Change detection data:
*** Block opens ***

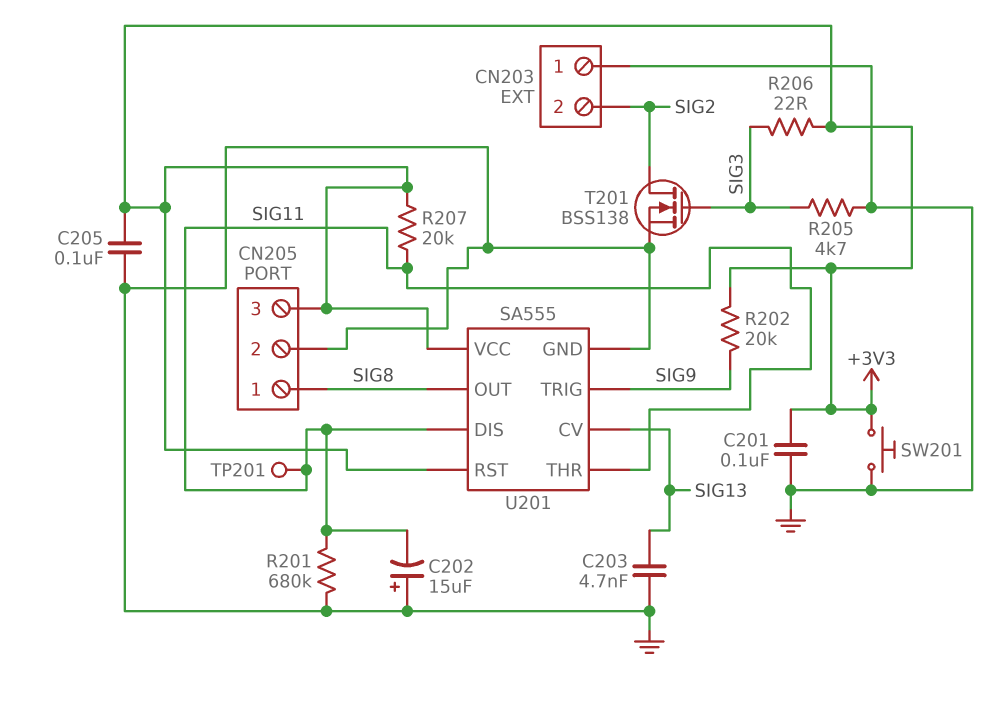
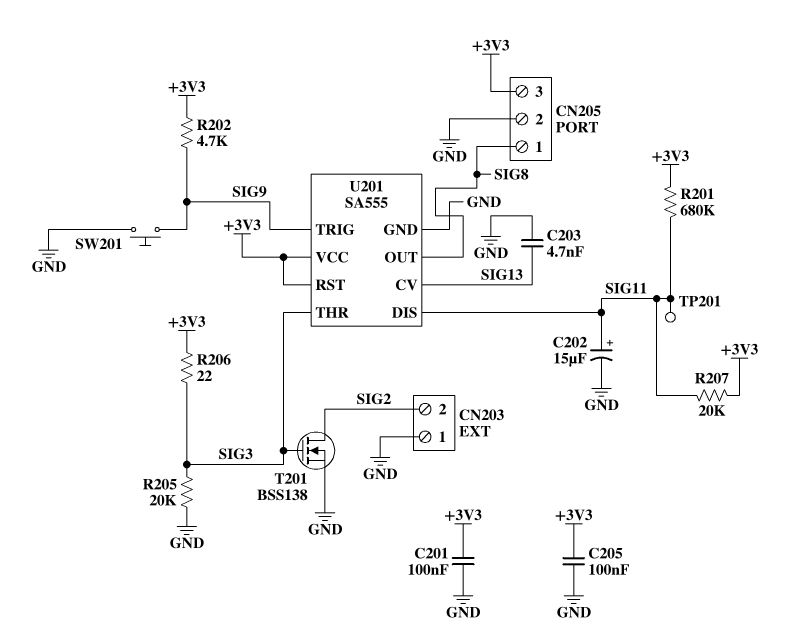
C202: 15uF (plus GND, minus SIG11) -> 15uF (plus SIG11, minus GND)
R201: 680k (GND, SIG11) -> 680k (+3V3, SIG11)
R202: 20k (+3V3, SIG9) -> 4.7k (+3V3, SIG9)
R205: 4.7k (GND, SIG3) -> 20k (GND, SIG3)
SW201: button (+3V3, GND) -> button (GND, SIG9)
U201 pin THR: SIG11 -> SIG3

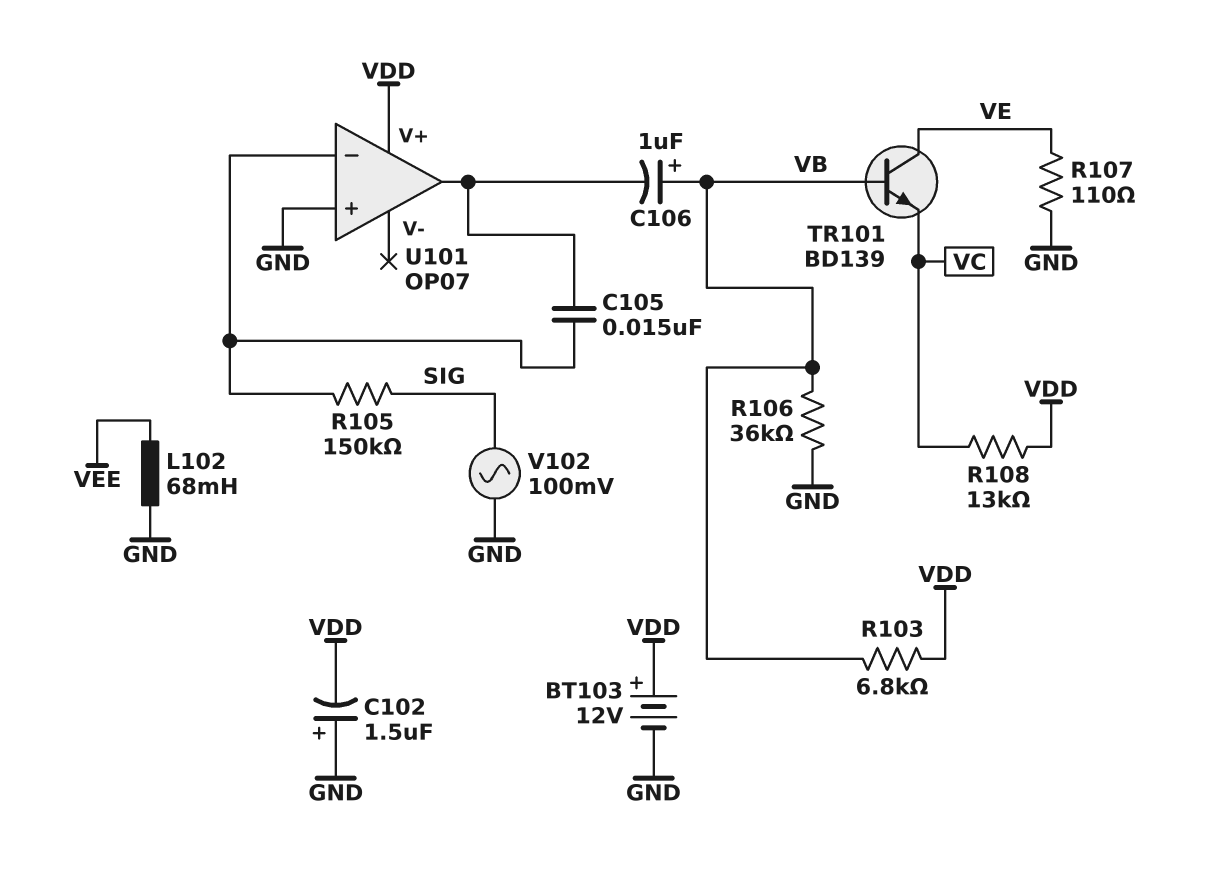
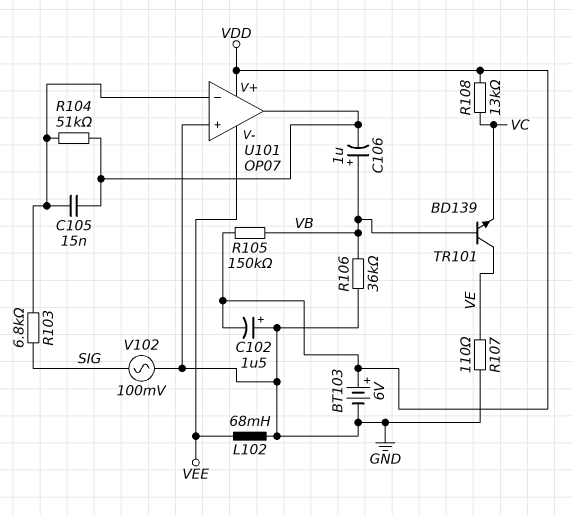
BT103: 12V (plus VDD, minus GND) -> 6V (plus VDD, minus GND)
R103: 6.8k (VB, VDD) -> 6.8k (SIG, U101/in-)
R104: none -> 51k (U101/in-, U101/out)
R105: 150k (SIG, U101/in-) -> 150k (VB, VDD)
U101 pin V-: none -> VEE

*** Block closes ***

**Work order**:
Would you copy all of the data exactly? Keep the pictures out of it.

**Task solution**:
C202: 15uF (plus GND, minus SIG11) -> 15uF (plus SIG11, minus GND)
R201: 680k (GND, SIG11) -> 680k (+3V3, SIG11)
R202: 20k (+3V3, SIG9) -> 4.7k (+3V3, SIG9)
R205: 4.7k (GND, SIG3) -> 20k (GND, SIG3)
SW201: button (+3V3, GND) -> button (GND, SIG9)
U201 pin THR: SIG11 -> SIG3

BT103: 12V (plus VDD, minus GND) -> 6V (plus VDD, minus GND)
R103: 6.8k (VB, VDD) -> 6.8k (SIG, U101/in-)
R104: none -> 51k (U101/in-, U101/out)
R105: 150k (SIG, U101/in-) -> 150k (VB, VDD)
U101 pin V-: none -> VEE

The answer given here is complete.